[Data entries]
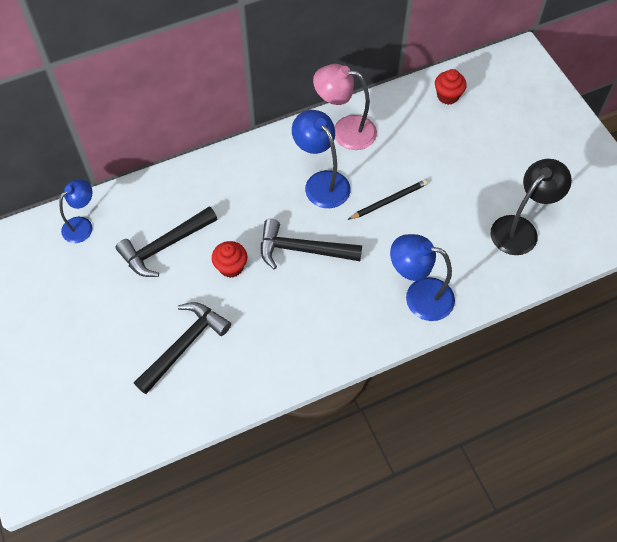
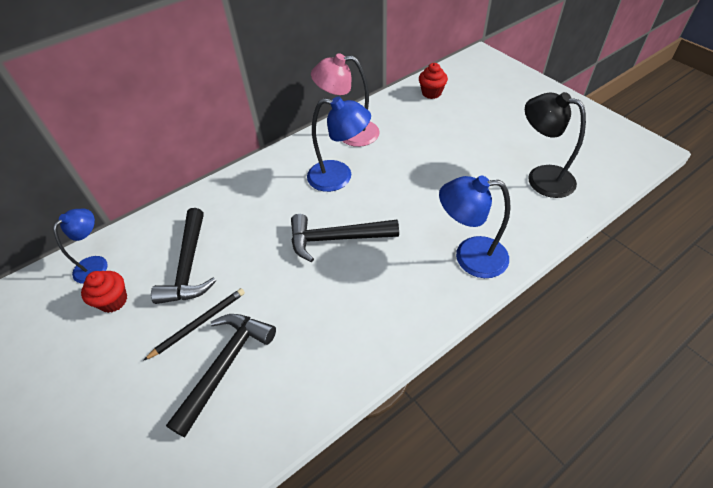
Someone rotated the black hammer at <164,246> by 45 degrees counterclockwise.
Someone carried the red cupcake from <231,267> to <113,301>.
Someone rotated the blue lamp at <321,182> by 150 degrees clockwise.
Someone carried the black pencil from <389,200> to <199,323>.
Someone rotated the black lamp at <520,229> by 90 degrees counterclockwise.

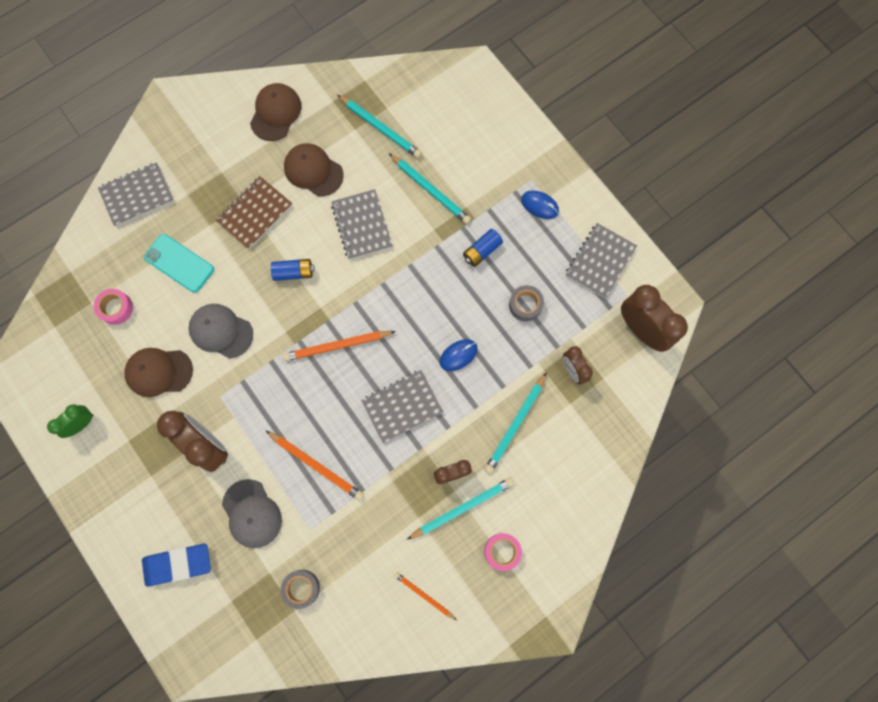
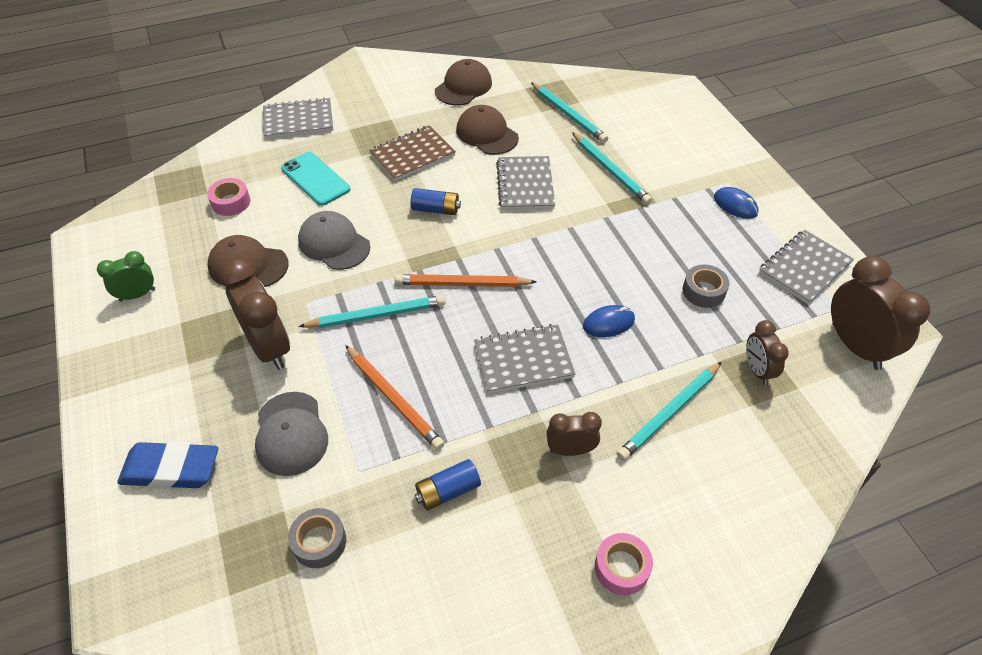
Someone took away the orange pencil at <424,595>.
Someone carried the turquoise pencil from <462,508> to <376,315>.
Someone carried the blue battery from <482,251> to <447,491>.

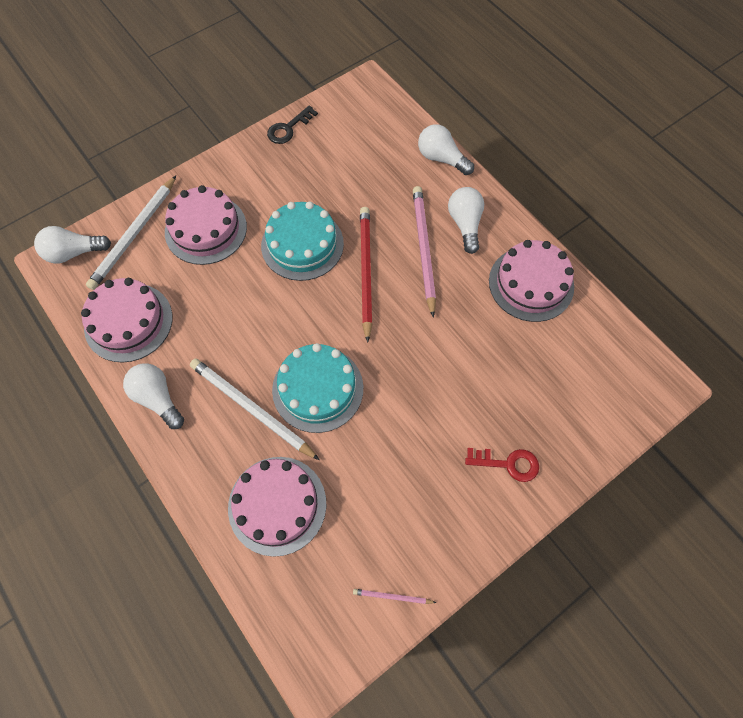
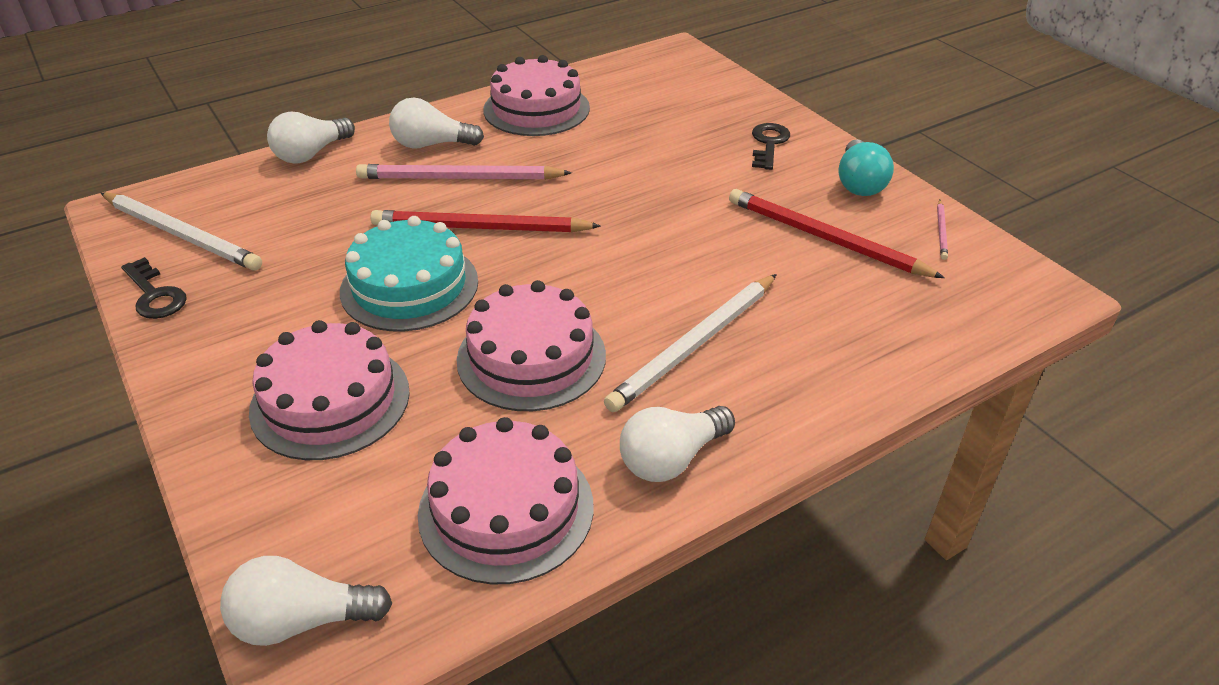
Someone rotated the white light bulb at <73,253> by 90 degrees clockwise.
Someone carried the white pencil from <134,235> to <182,234>.
Someone carried the pink cake from <277,505> to <531,357>.
Someone took away the turquoise cake at <317,389>.
Someone repainted the red key at <508,464>, which became the black key at <769,144>.
Someone put down the red pencil at <825,238>.
Someone put down the turquoise light bulb at <859,183>.

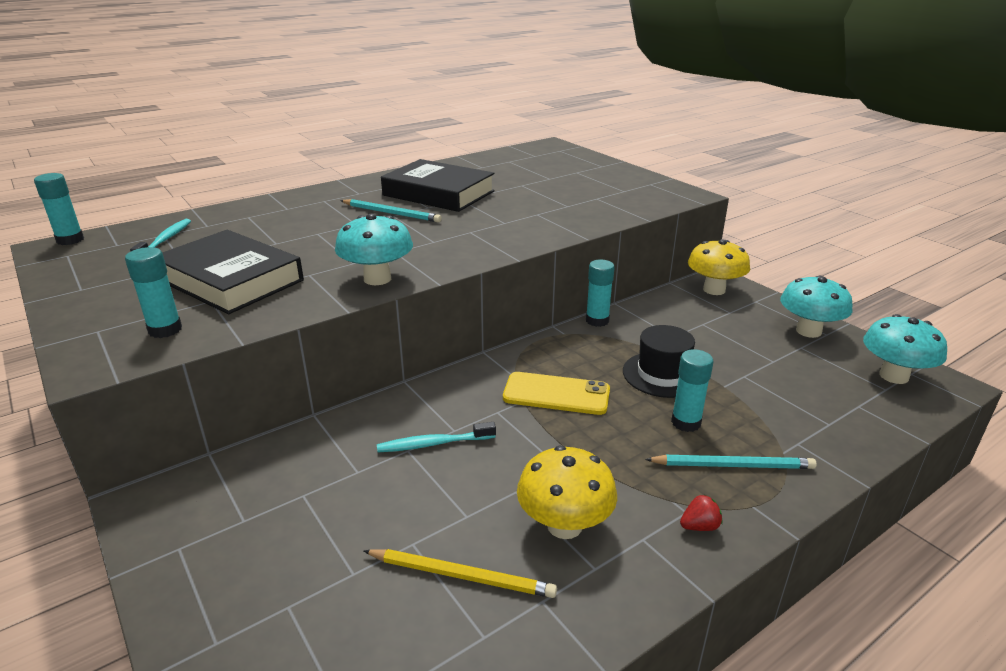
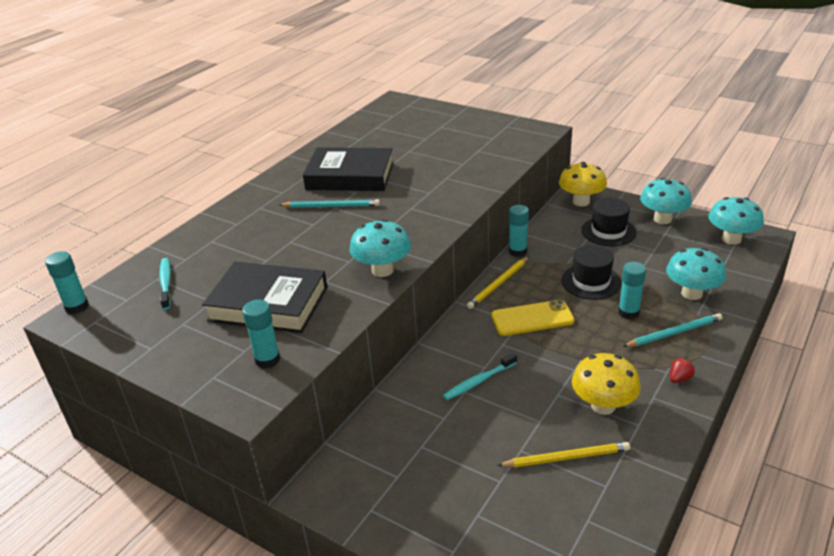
Someone put down the yellow pencil at <498,284>.
Someone put down the black hat at <608,231>.
Someone put down the turquoise mushroom at <691,293>.

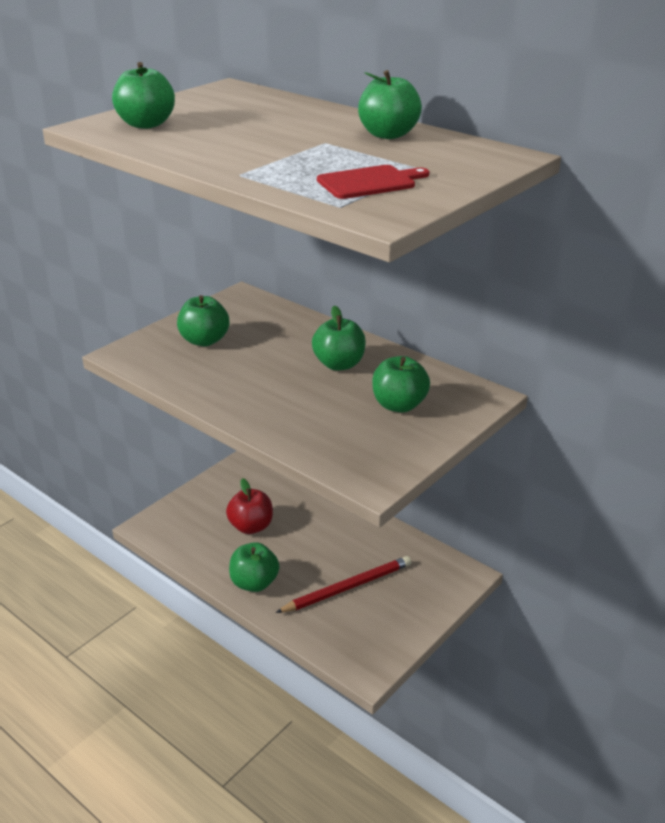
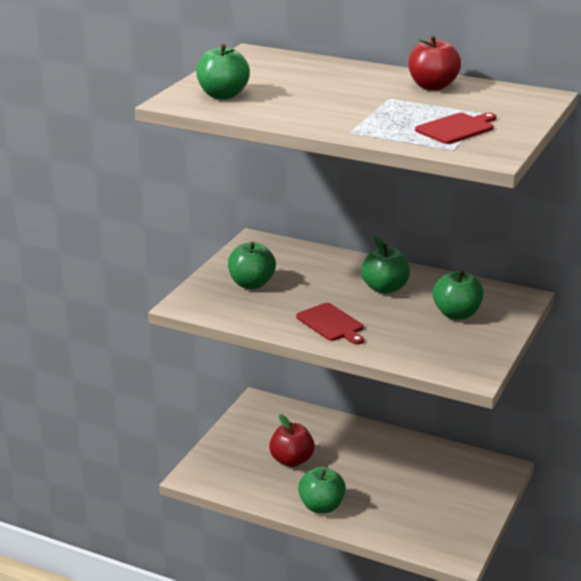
Someone took away the red pencil at <347,587>.
Someone repainted the green apple at <388,135>, which became the red apple at <432,86>.
Someone put down the red cutting board at <331,324>.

▸ **Work to complete**
Which lines above contain the word "from"? Copy all of them.

▸ **Solution to this task**
Someone carried the red cupcake from <231,267> to <113,301>.
Someone carried the black pencil from <389,200> to <199,323>.
Someone carried the turquoise pencil from <462,508> to <376,315>.
Someone carried the blue battery from <482,251> to <447,491>.
Someone carried the white pencil from <134,235> to <182,234>.
Someone carried the pink cake from <277,505> to <531,357>.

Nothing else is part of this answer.